# What to produce:
Which lines in the listing below contain the string "semicircle"? Gather every such line and copy each one out in full.

[Saved data entries]
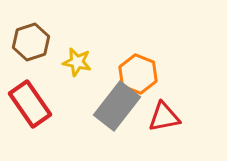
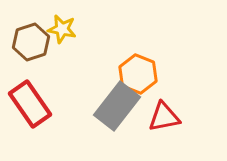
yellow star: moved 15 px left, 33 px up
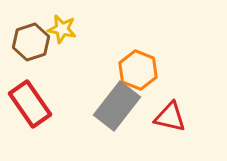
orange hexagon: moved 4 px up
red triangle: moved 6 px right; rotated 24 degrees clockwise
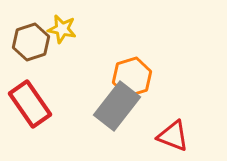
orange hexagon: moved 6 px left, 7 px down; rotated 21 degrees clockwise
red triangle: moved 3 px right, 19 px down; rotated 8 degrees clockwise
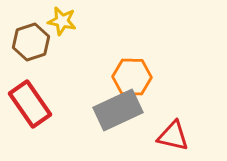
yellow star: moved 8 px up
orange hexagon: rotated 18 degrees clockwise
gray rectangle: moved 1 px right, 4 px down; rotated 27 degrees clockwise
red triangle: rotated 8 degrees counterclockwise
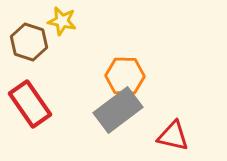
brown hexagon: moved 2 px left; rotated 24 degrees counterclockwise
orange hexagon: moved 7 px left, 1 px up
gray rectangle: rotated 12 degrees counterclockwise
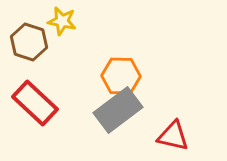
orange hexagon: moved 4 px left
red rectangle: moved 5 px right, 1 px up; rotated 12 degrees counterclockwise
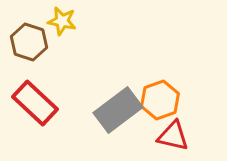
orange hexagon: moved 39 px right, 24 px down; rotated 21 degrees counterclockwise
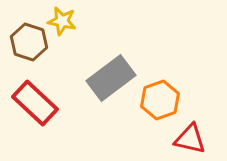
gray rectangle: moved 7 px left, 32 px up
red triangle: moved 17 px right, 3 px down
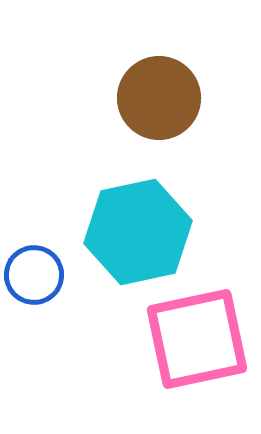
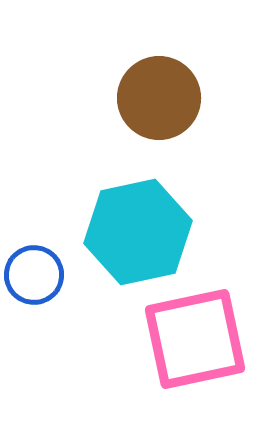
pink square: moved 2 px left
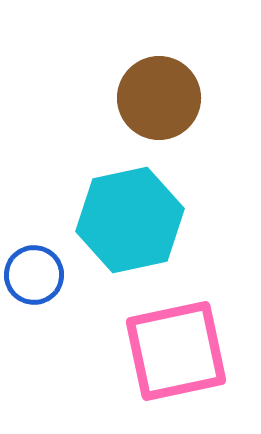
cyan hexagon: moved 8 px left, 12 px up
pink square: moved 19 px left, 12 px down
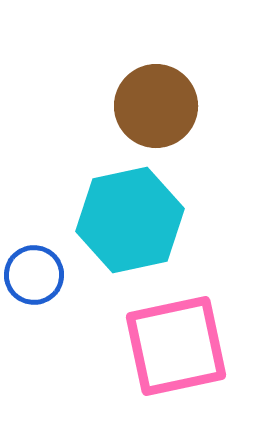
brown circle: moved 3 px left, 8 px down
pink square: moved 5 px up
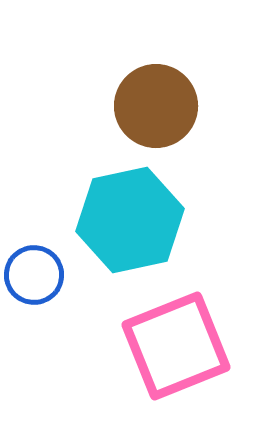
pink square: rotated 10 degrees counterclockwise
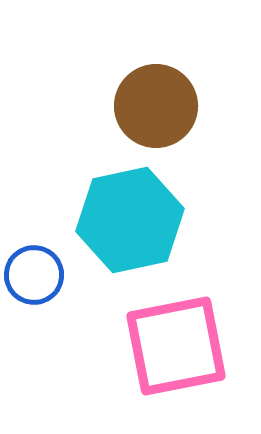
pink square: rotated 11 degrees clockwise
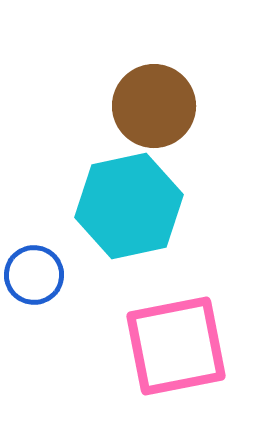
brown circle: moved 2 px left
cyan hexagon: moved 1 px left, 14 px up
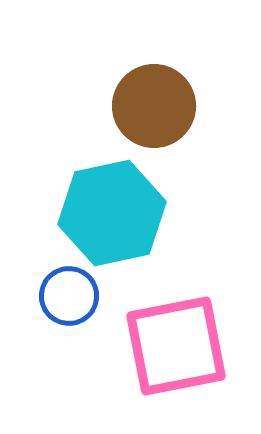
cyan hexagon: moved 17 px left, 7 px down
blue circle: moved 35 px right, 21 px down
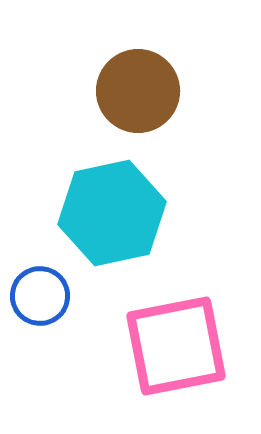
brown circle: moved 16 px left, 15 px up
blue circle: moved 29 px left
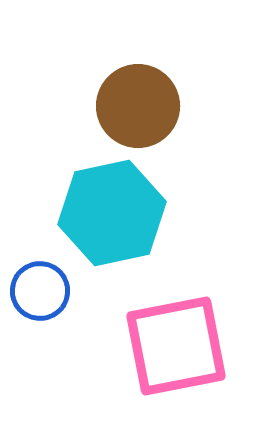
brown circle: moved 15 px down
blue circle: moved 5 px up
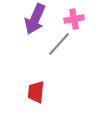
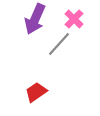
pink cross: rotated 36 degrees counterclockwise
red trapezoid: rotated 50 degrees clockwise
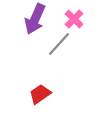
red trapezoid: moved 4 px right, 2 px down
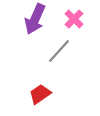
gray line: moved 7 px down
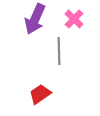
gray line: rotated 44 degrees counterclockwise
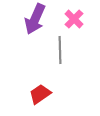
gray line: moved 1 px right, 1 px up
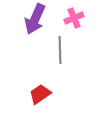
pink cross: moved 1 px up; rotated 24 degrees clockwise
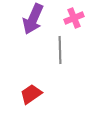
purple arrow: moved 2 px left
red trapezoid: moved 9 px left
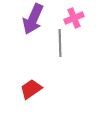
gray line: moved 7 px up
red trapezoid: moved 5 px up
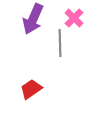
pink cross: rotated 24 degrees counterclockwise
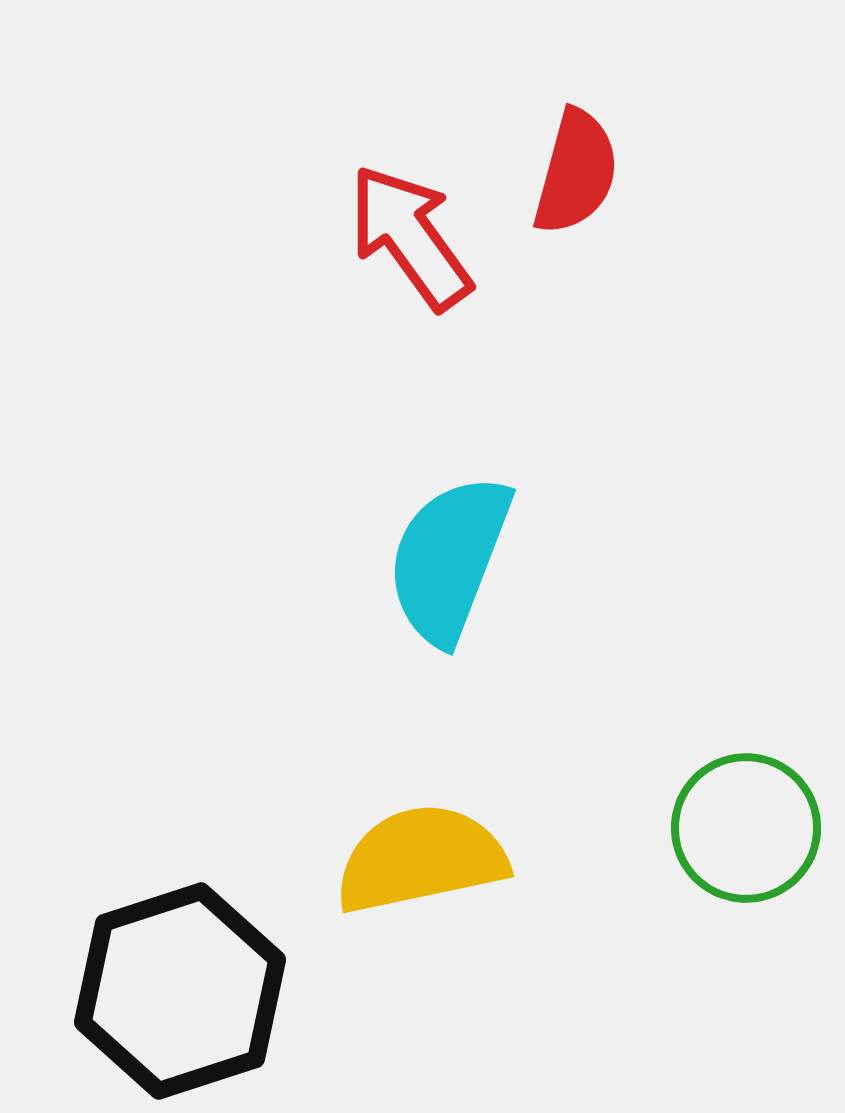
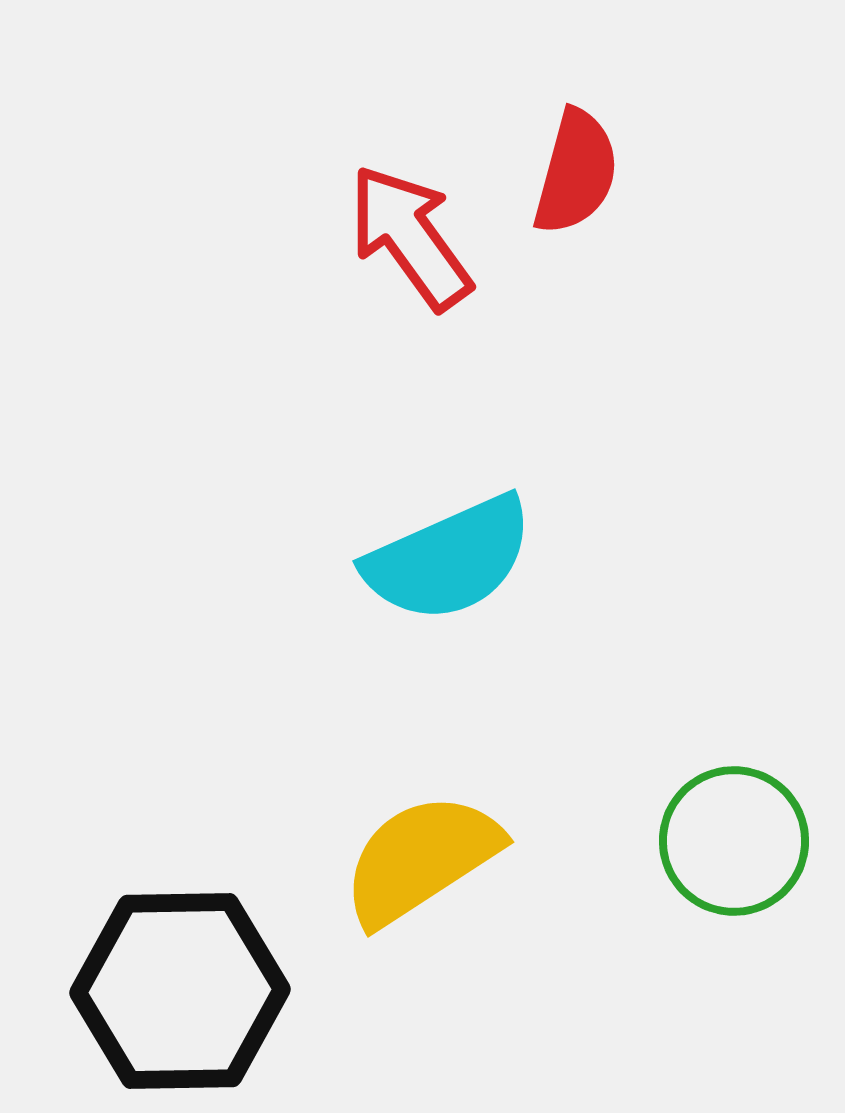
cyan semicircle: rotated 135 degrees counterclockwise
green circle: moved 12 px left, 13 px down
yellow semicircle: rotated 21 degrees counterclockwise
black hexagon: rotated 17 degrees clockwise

# Right answer:
cyan semicircle: rotated 135 degrees counterclockwise
yellow semicircle: rotated 21 degrees counterclockwise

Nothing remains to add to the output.